● **What you should do**: Your answer should consist of the lines below that hold the word "moved".

* * * * * * * * *

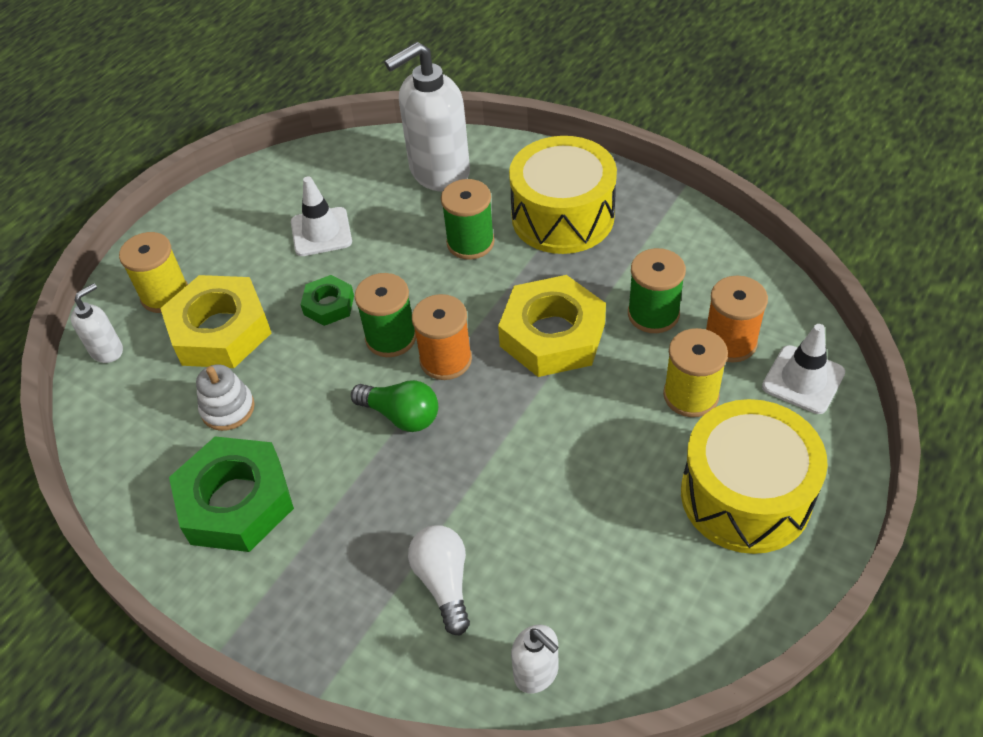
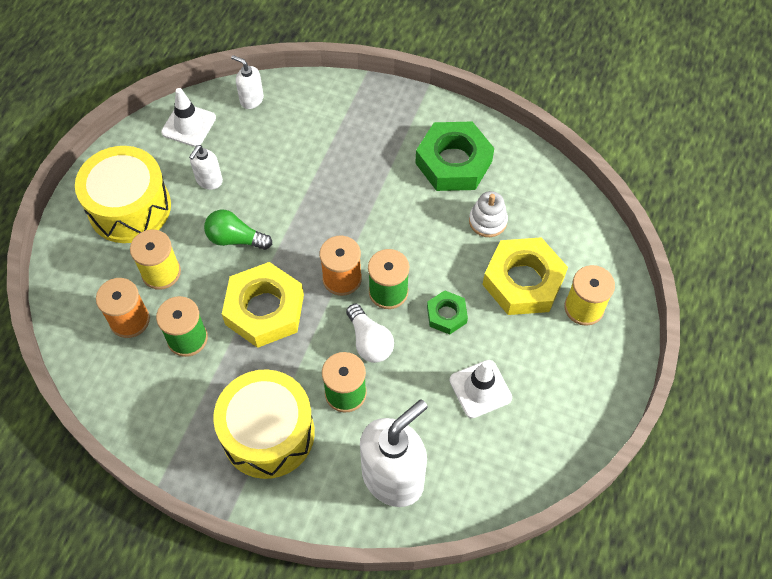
camera: 165 degrees right, 10 degrees up
white soap dispenser [71,283,123,363] -> white soap dispenser moved to [189,145,223,190]
green light bulb [351,380,438,432] -> green light bulb moved to [204,210,272,250]
white light bulb [408,525,470,635] -> white light bulb moved to [346,304,394,363]
white traffic cone [762,324,845,414] -> white traffic cone moved to [161,88,216,147]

* * * * * * * * *

● **Answer space**:
white soap dispenser [71,283,123,363] -> white soap dispenser moved to [189,145,223,190]
green light bulb [351,380,438,432] -> green light bulb moved to [204,210,272,250]
white light bulb [408,525,470,635] -> white light bulb moved to [346,304,394,363]
white traffic cone [762,324,845,414] -> white traffic cone moved to [161,88,216,147]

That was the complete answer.